### Task description
Put every line of the material below into a Markdown table with the columns "Row" and "Line", giving each line a row number and omitting blank lines. Leave the pictures out of the table.
%%
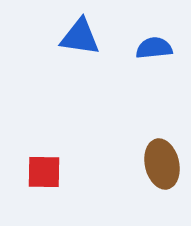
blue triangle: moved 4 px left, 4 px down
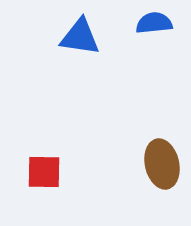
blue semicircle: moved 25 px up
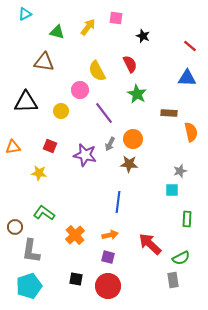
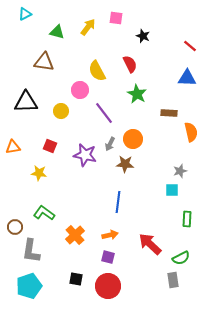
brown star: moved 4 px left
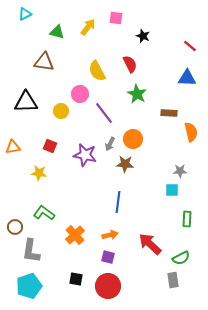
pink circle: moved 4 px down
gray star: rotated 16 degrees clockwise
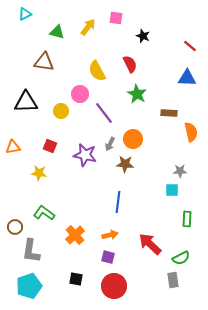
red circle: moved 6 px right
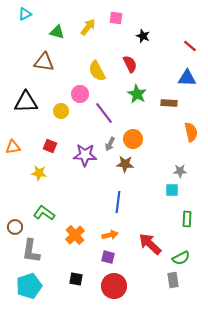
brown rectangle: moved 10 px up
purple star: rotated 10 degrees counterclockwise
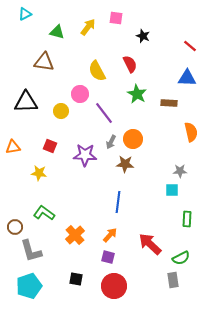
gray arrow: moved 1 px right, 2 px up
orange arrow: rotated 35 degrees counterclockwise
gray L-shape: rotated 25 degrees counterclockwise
%%
### Full answer
| Row | Line |
|---|---|
| 1 | blue triangle: moved 4 px left, 4 px down |
| 2 | blue semicircle: moved 25 px up |
| 3 | brown star: moved 4 px left |
| 4 | pink circle: moved 4 px down |
| 5 | gray star: rotated 16 degrees clockwise |
| 6 | red circle: moved 6 px right |
| 7 | brown rectangle: moved 10 px up |
| 8 | purple star: rotated 10 degrees counterclockwise |
| 9 | gray arrow: moved 1 px right, 2 px up |
| 10 | orange arrow: rotated 35 degrees counterclockwise |
| 11 | gray L-shape: rotated 25 degrees counterclockwise |